## Your goal
Dropping every picture, set down exactly the lines in the entries below, starting with the line with "purple line: (99, 151) -> (125, 109), moved" and going on through the line with "blue arrow: (267, 139)".

== Data shown

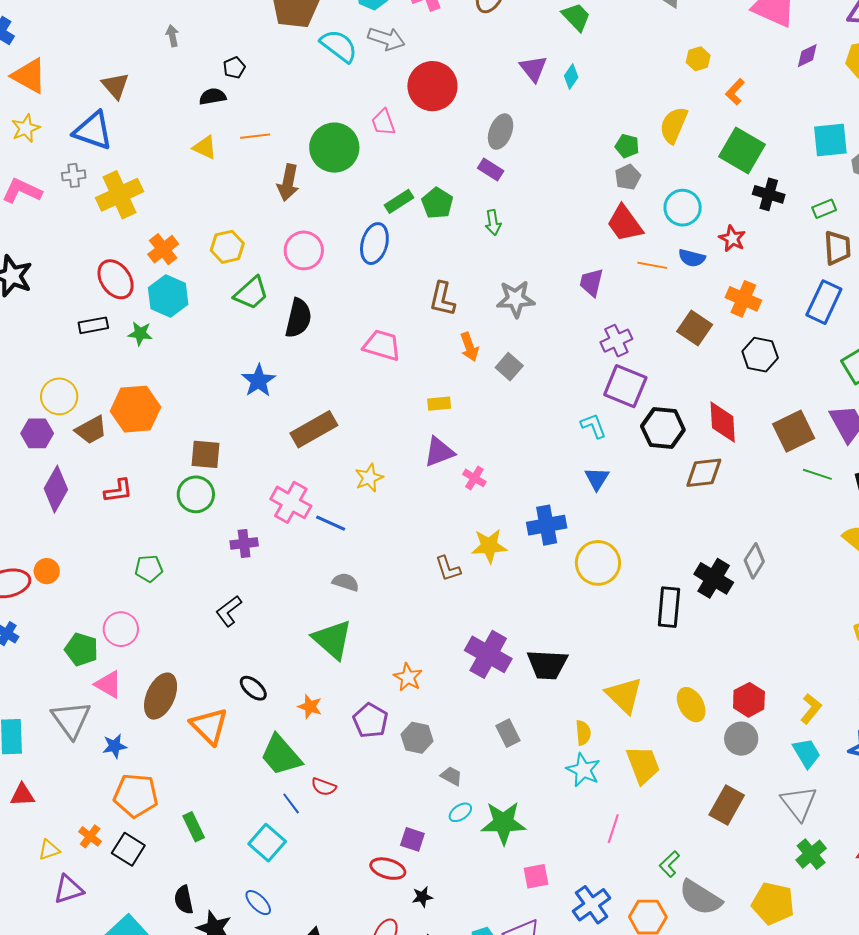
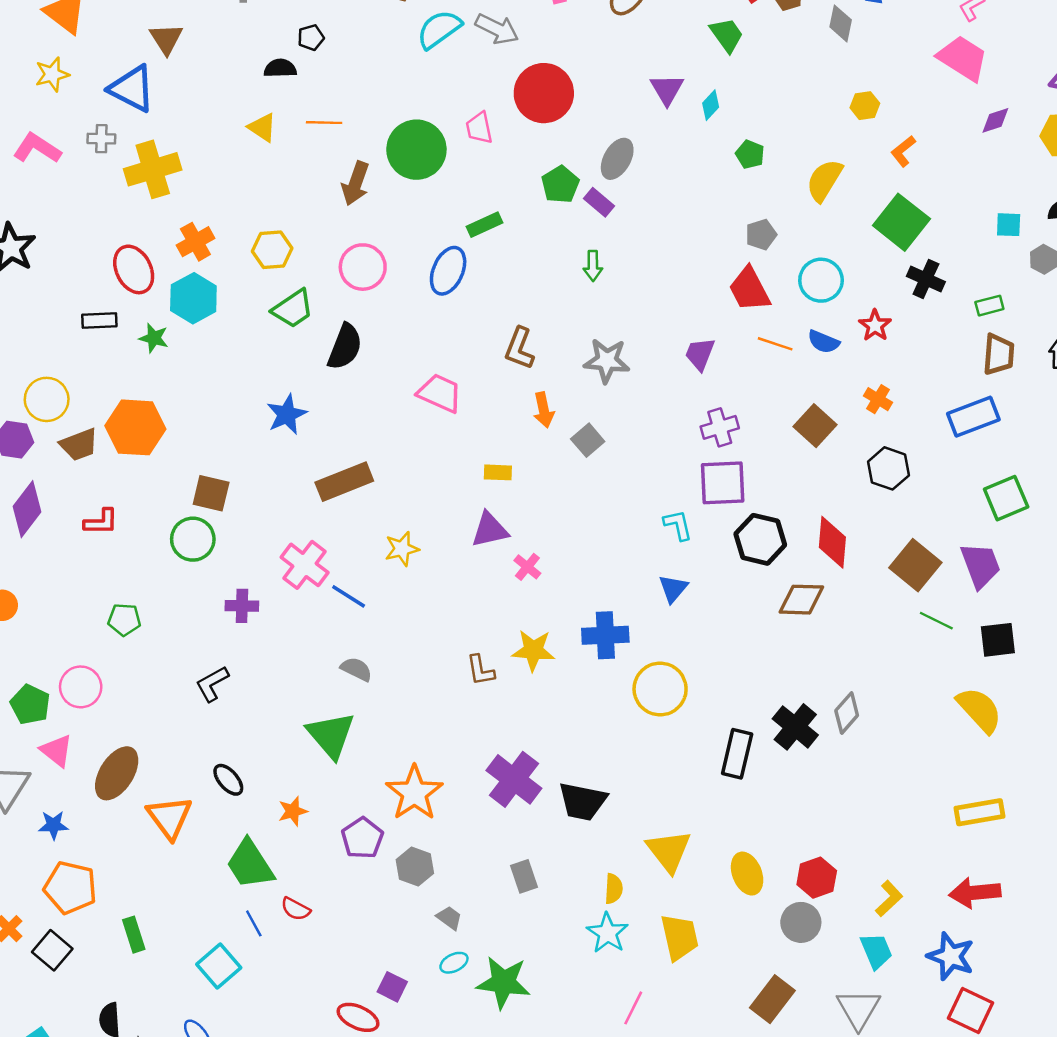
cyan semicircle: (339, 46) -> (439, 29), turned -81
cyan square: (830, 140) -> (1009, 225), size x0.6
green pentagon: (627, 146) -> (750, 154), moved
green pentagon: (437, 203) -> (560, 184), moved
orange cross: (743, 299) -> (878, 399), size x0.7
blue rectangle: (824, 302) -> (973, 417), turned 36
purple square: (625, 386) -> (723, 483), turned -33
brown square: (794, 431) -> (915, 565), turned -33
orange star: (408, 677) -> (414, 793), size x1.6
orange star: (310, 707) -> (293, 811), turned 30

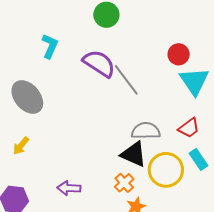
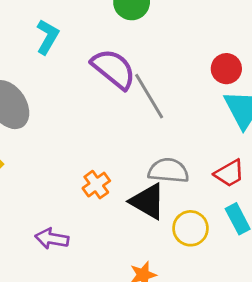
yellow circle: (166, 170) -> (190, 228), size x0.7
orange cross: (124, 183) -> (96, 185), moved

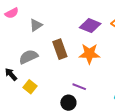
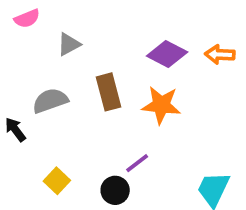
yellow square: (30, 87) -> (57, 181), moved
purple line: (79, 87) -> (137, 163), turned -64

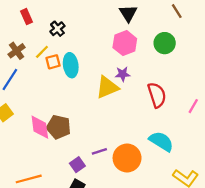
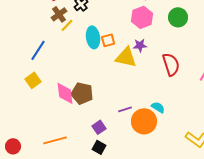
brown cross: (17, 51) -> (59, 14), moved
orange square: (53, 62) -> (108, 40), moved
yellow triangle: (107, 87) -> (126, 57), turned 35
cyan semicircle: (161, 141) -> (158, 107), moved, size x0.6
purple line: (99, 151) -> (125, 109), moved

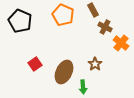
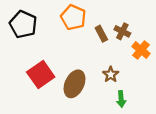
brown rectangle: (93, 10) -> (101, 34), moved
red square: (35, 64) -> (41, 74), size x1.6
green arrow: (83, 87) -> (121, 99), moved

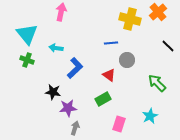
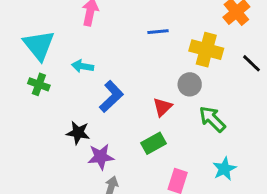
yellow cross: (130, 19) -> (206, 50), moved
blue line: (111, 43) -> (158, 32), moved
red triangle: (109, 75) -> (163, 107), turned 40
green arrow: (157, 83) -> (212, 119), moved

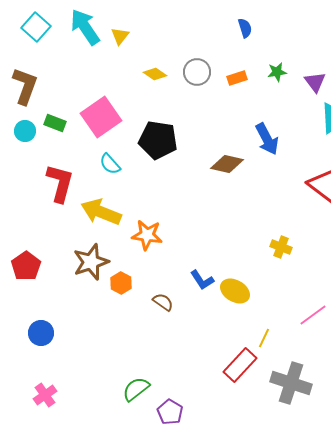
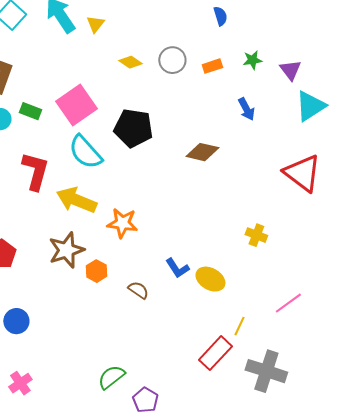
blue arrow: (267, 139) -> (246, 109), moved, size x0.7
cyan semicircle: (110, 164) -> (85, 152), size x1.6

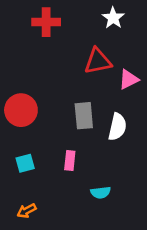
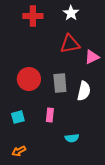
white star: (113, 18) -> (71, 13), moved
red circle: (21, 110) -> (29, 79), moved

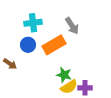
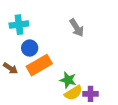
cyan cross: (33, 23) -> (19, 25), moved
orange rectangle: (54, 45) -> (39, 65), moved

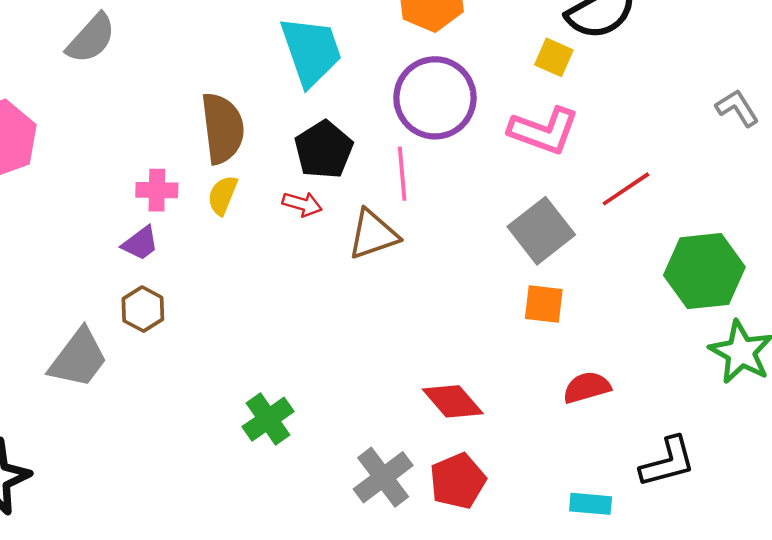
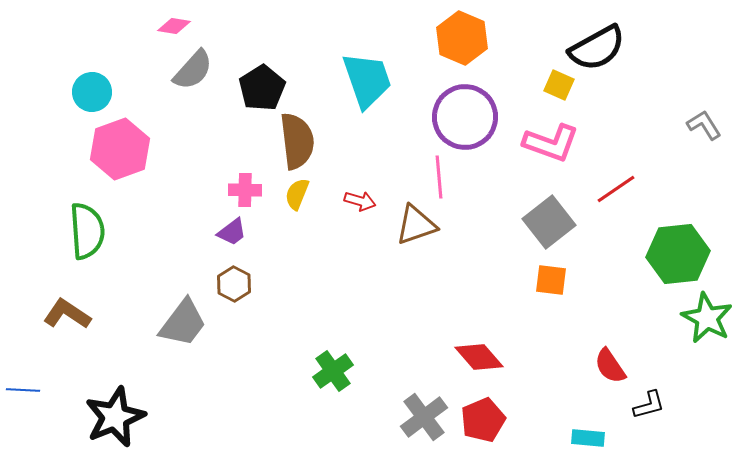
black pentagon: (324, 150) -> (262, 88), moved
red semicircle: (587, 387) -> (610, 366), moved, turned -108
black L-shape: (668, 462) -> (649, 405), size x0.7

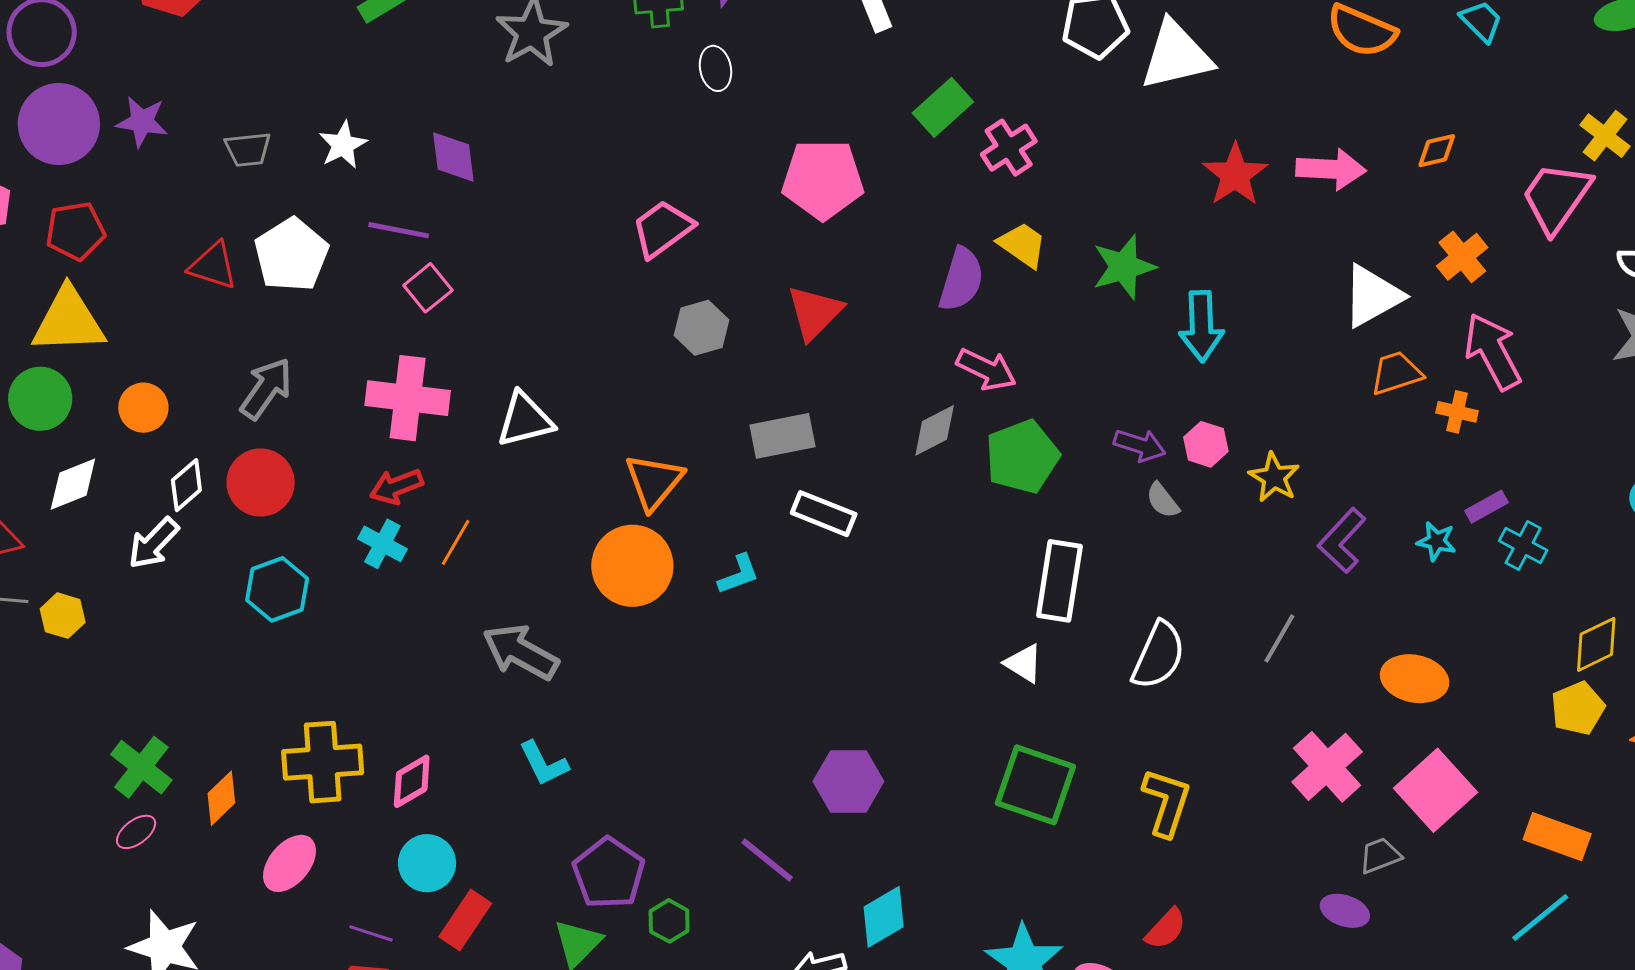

====

## Response area
purple line: (99, 151) -> (125, 109), moved

brown rectangle: (93, 10) -> (101, 34), moved
red square: (35, 64) -> (41, 74), size x1.6
green arrow: (83, 87) -> (121, 99), moved

yellow cross: (130, 19) -> (206, 50), moved
blue line: (111, 43) -> (158, 32), moved
red triangle: (109, 75) -> (163, 107), turned 40
green arrow: (157, 83) -> (212, 119), moved

blue arrow: (267, 139) -> (246, 109), moved, size x0.7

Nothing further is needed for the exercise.